## [Directions]
Give the count of lines below that include the word "ball", and say nothing else.

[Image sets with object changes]
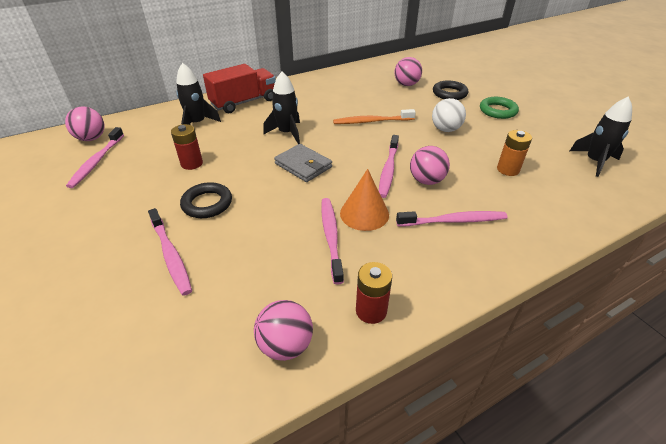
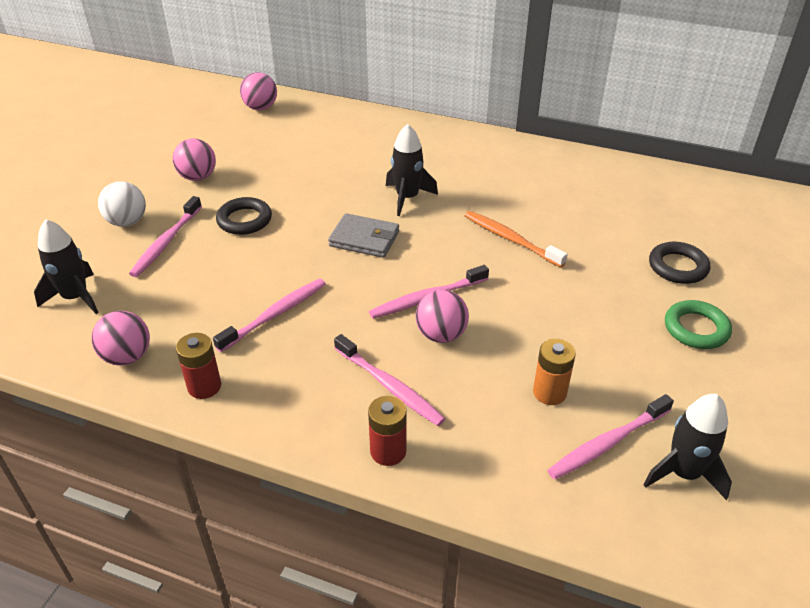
camera: 50 degrees right, 0 degrees up
(97, 161) = (234, 132): pink toothbrush -> pink toothbrush (607, 443)
(192, 163) = (288, 177): red battery -> red battery (388, 451)
(197, 123) = (352, 140): black rocket -> black rocket (75, 297)
(244, 102) = (426, 140): red truck -> none
(303, 165) = (364, 239): grey wallet -> grey wallet turned 75 degrees counterclockwise
(364, 213) = (332, 318): orange cone -> none
(406, 84) = (643, 222): pink ball -> pink ball (198, 177)
(445, 129) = (574, 303): white ball -> white ball (127, 222)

## [Task solution]
2